Exercise goal
In the listing below, transcribe the line that contains "(347, 192) = (456, 512): green star -> none" and all lines following it, ending with the last line. Add nothing.

Material provided

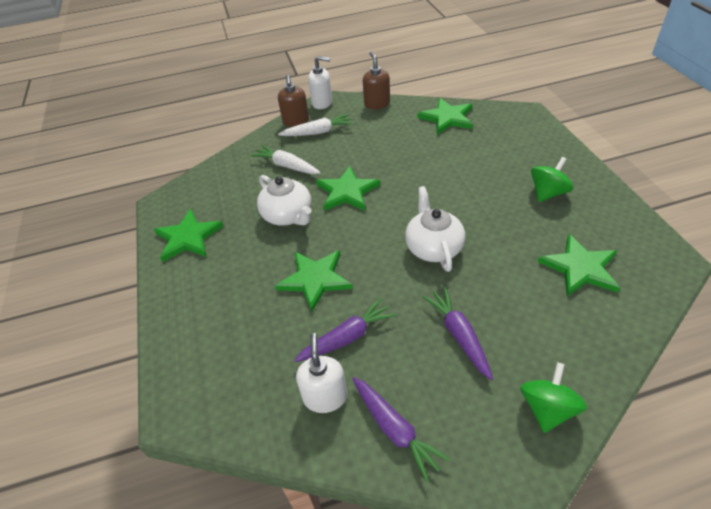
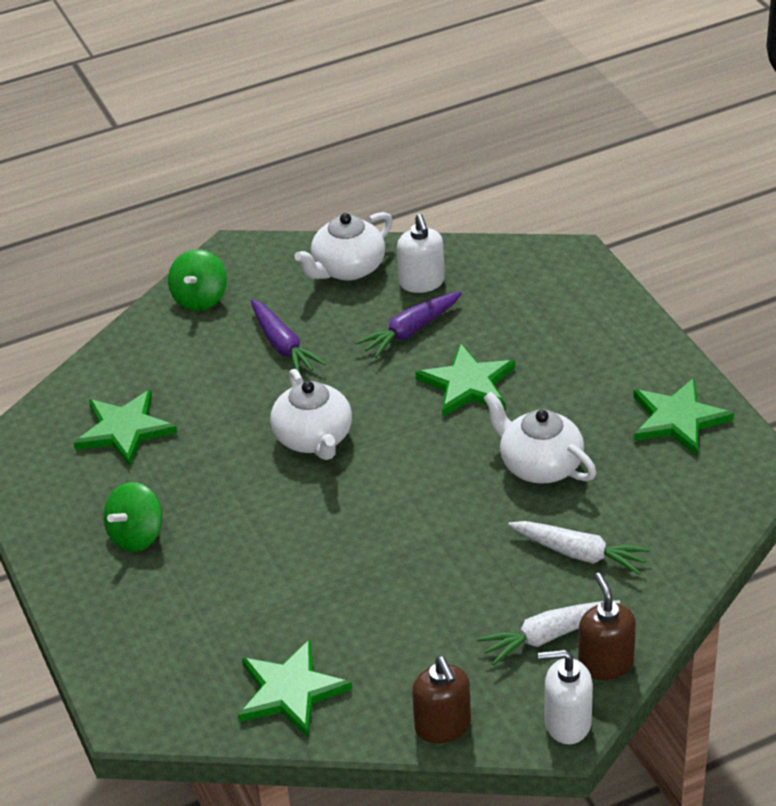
camera: 170 degrees right, 5 degrees down
(347, 192) = (456, 512): green star -> none
(395, 429) = (347, 268): purple carrot -> white teapot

Result of this task
(347, 192) = (456, 512): green star -> none
(395, 429) = (347, 268): purple carrot -> white teapot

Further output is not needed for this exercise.